-------- TASK DATA

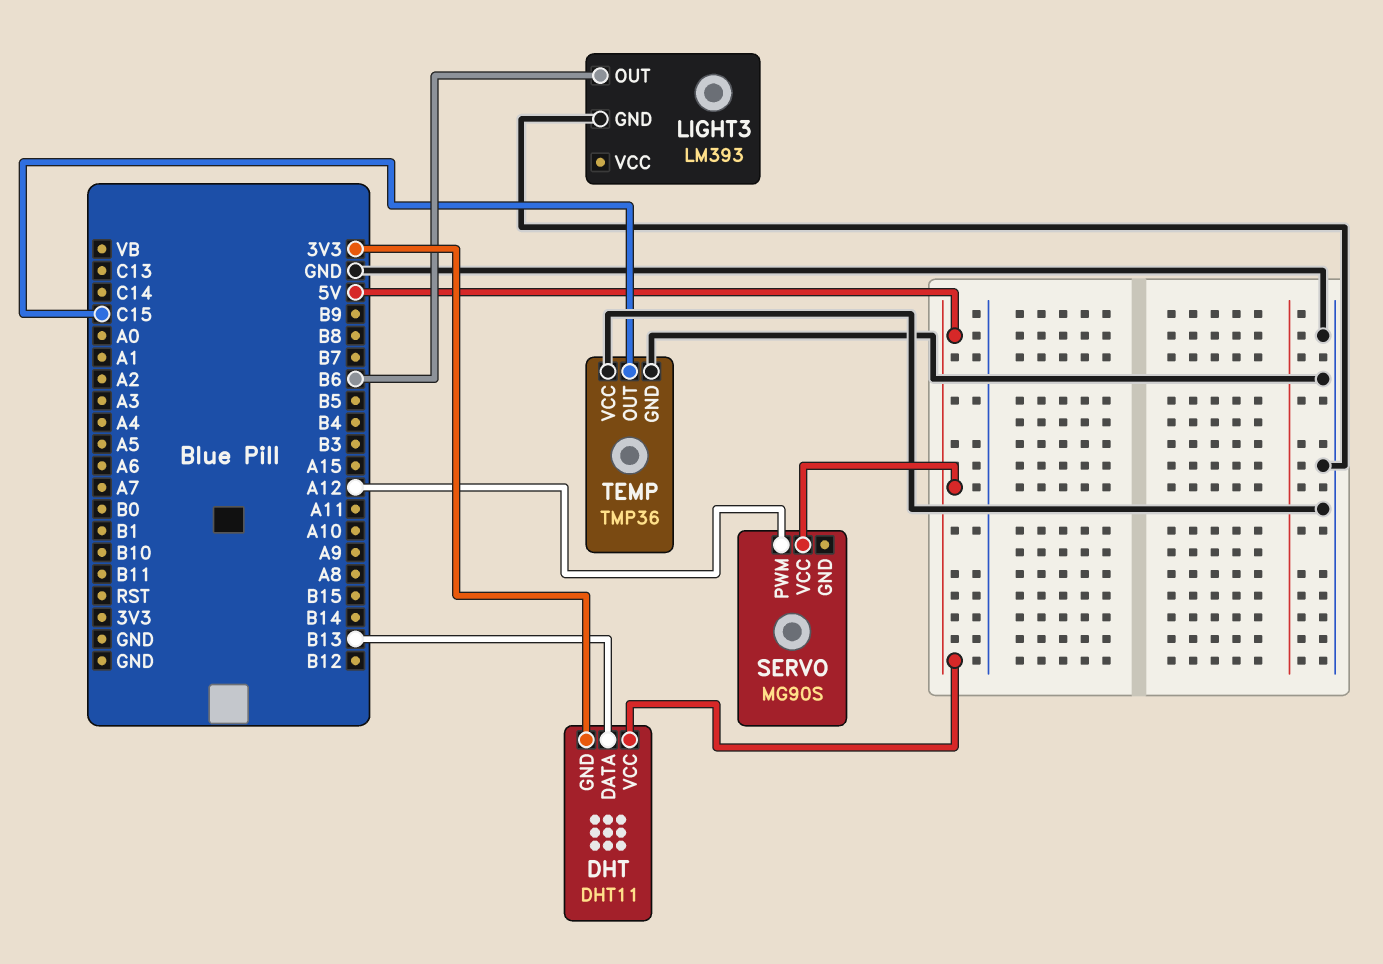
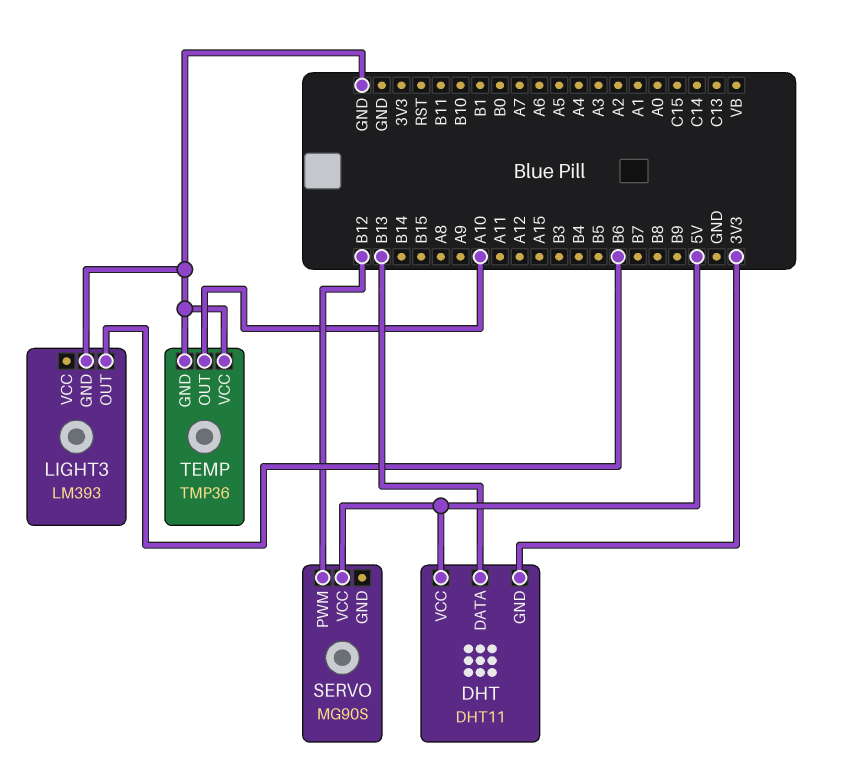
SERVO pin PWM: A12 -> B12
TEMP pin OUT: C15 -> A10

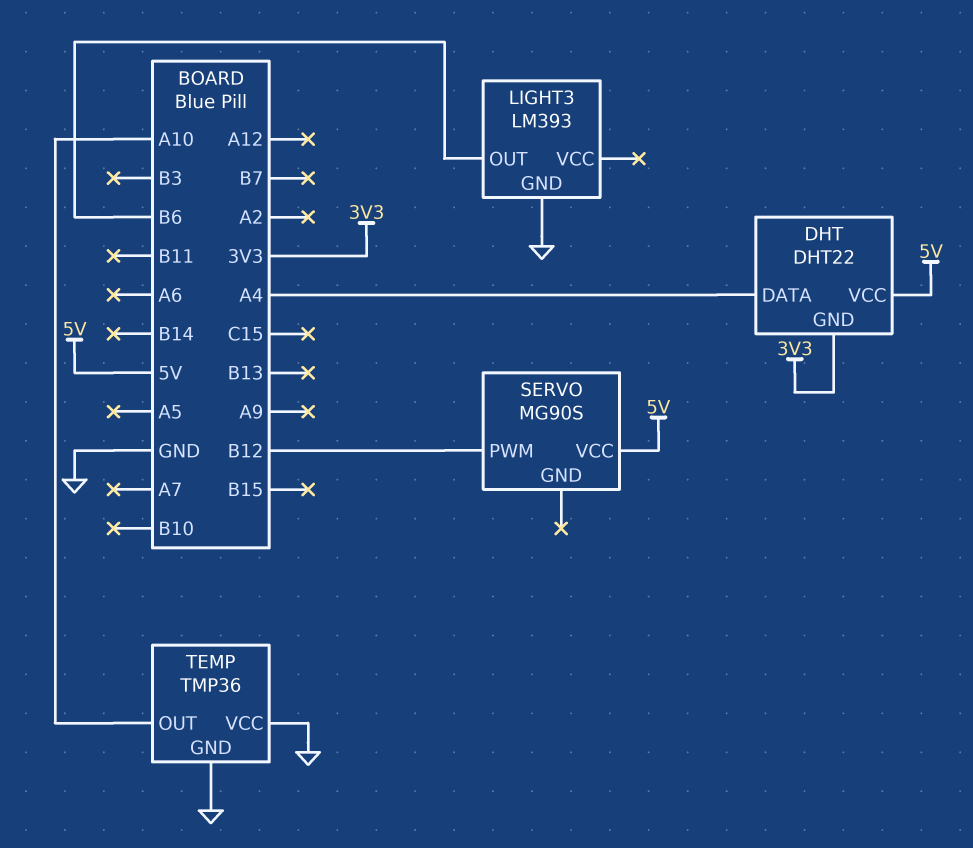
DHT: DHT11 -> DHT22
DHT pin DATA: B13 -> A4

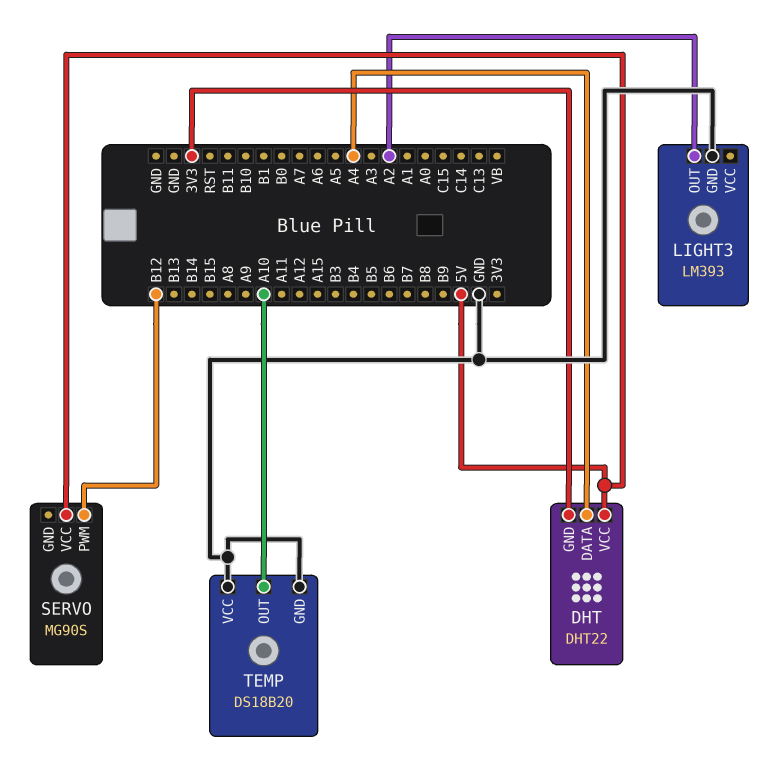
LIGHT3 pin OUT: B6 -> A2
TEMP: TMP36 -> DS18B20

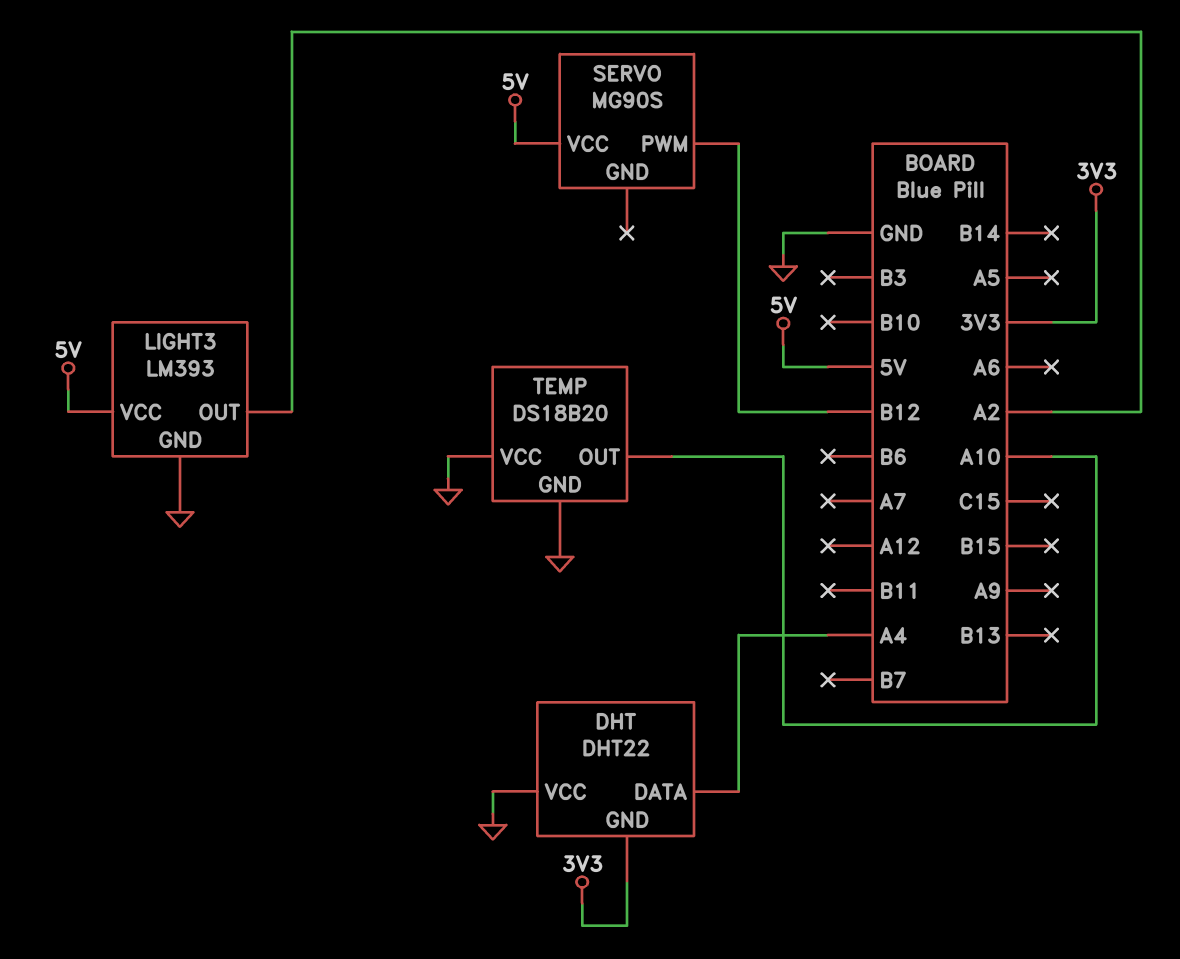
DHT pin VCC: 5V -> GND
LIGHT3 pin VCC: none -> 5V

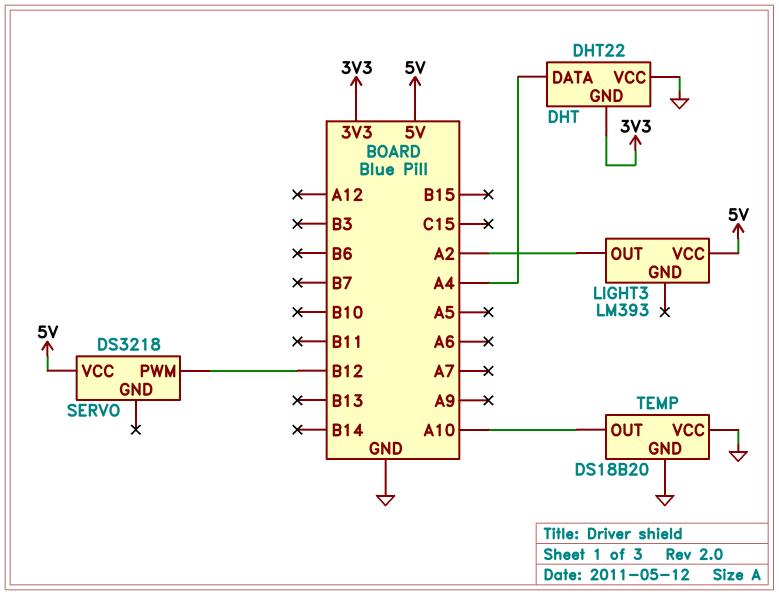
LIGHT3 pin GND: GND -> none
SERVO: MG90S -> DS3218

----------------

Leaving the pictures aside, copy exactly and only the lines from the one holding "TEMP: TMP36 -> DS18B20" through the final line of the data, both ends kept.

TEMP: TMP36 -> DS18B20

DHT pin VCC: 5V -> GND
LIGHT3 pin VCC: none -> 5V

LIGHT3 pin GND: GND -> none
SERVO: MG90S -> DS3218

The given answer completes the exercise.